((

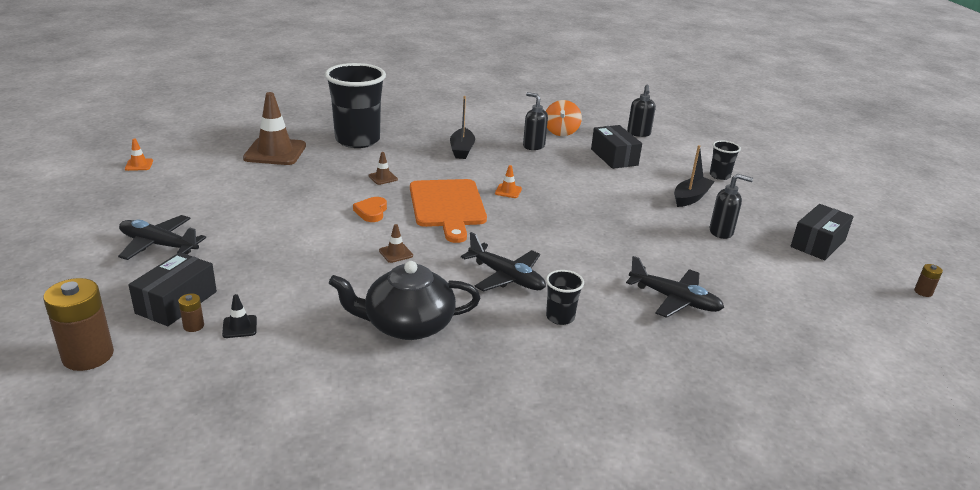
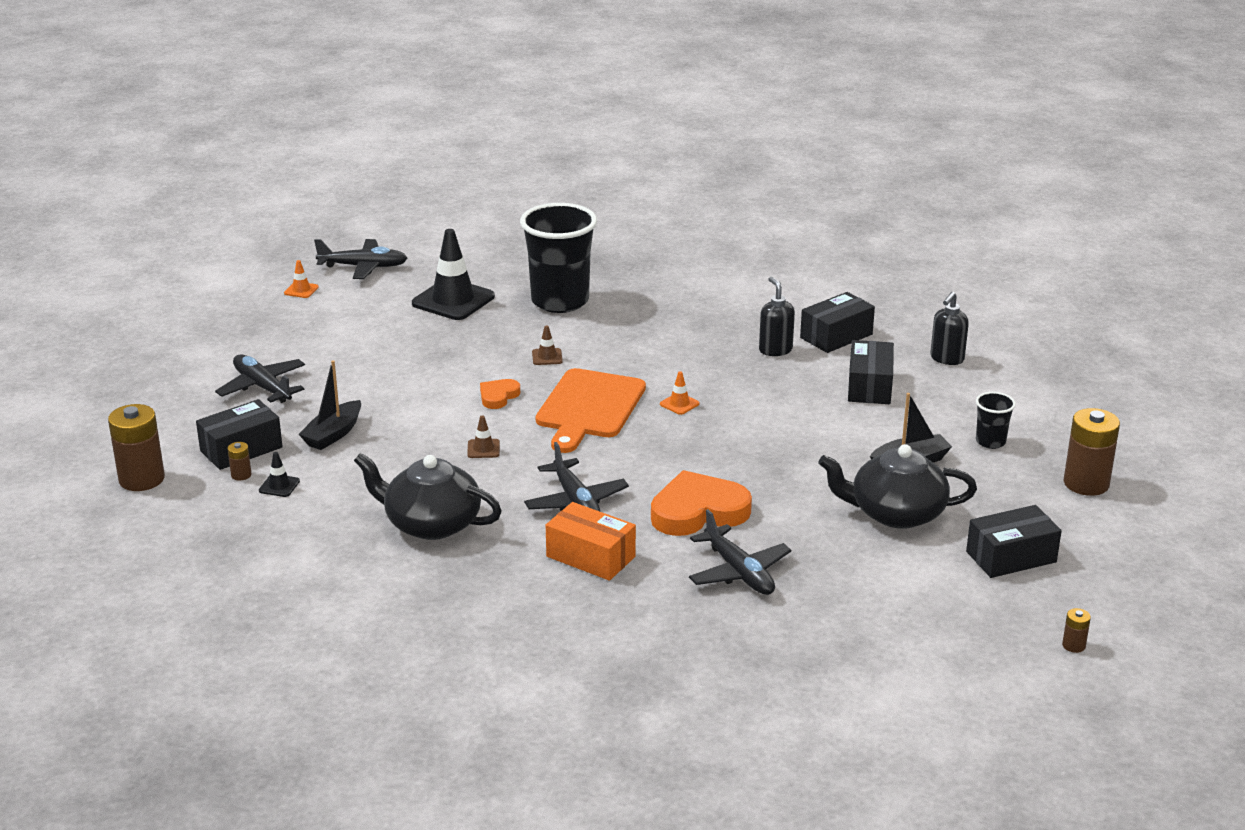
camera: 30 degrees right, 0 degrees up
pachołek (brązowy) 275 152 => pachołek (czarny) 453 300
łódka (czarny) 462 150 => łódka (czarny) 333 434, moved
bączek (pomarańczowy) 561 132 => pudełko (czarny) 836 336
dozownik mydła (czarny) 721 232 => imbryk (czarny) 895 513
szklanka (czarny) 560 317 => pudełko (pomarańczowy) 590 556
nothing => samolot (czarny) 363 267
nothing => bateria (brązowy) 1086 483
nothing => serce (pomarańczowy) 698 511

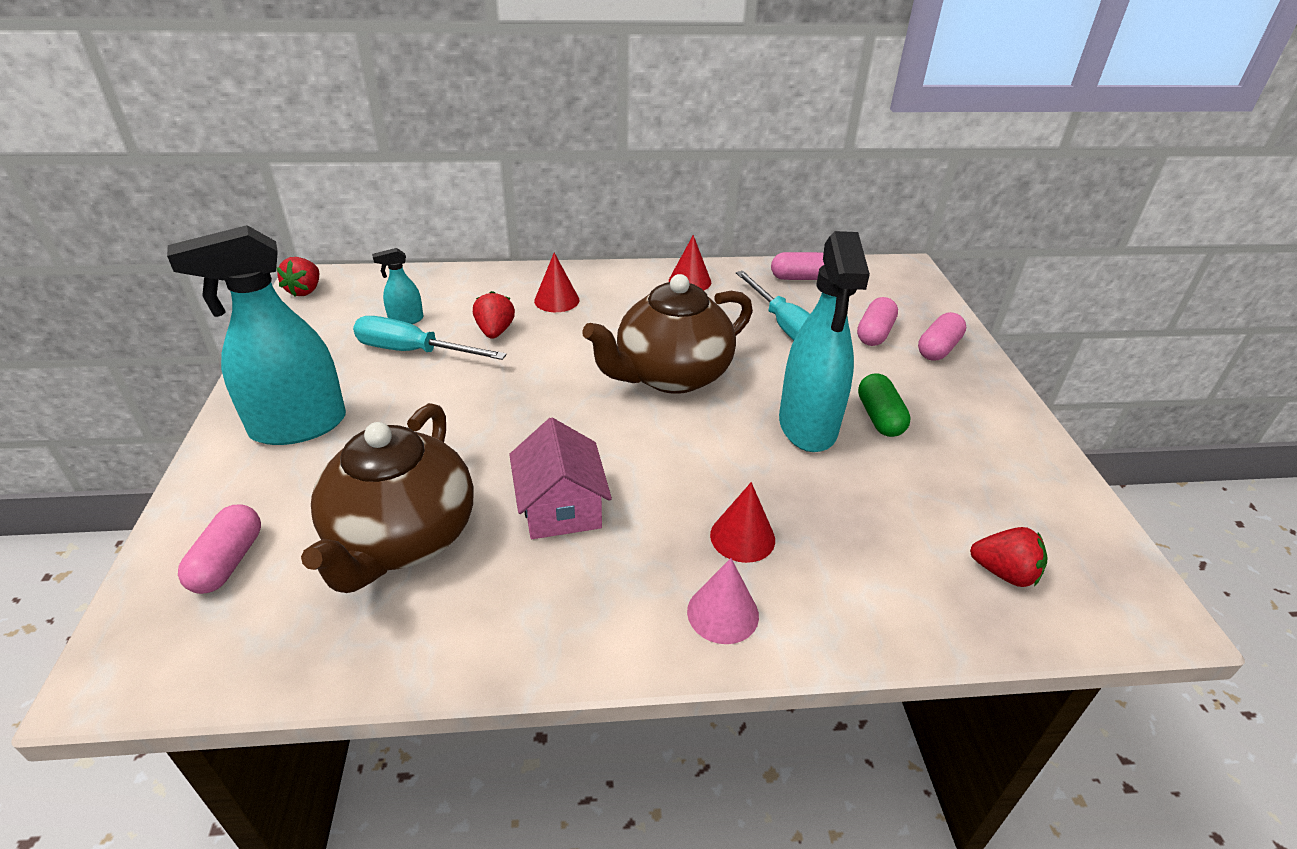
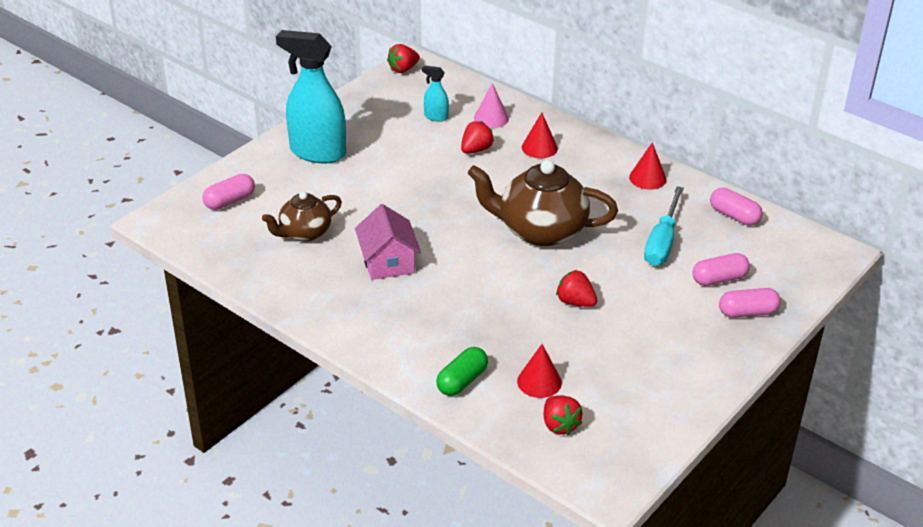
camera: 45 degrees right, 0 degrees up
spryskiwacz (turkusowy) 807 426 => truskawka (czerwony) 575 302
śrubokręt (turkusowy) 413 351 => nothing
kapsułka (zielony) 879 418 => kapsułka (zielony) 462 381, moved
imbryk (brązowy) 402 538 => imbryk (brązowy) 304 233, x0.59
domek (różowy) 561 507 => domek (różowy) 388 262, 45 degrees counterclockwise
stożek (czerwony) 742 537 => stożek (czerwony) 539 382, moved
stożek (różowy) 722 613 => stożek (różowy) 491 118, moved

))

What you are asked to do:
Within the records above, count each line holding "pudełko". Write down only the number.

Result of the task:
2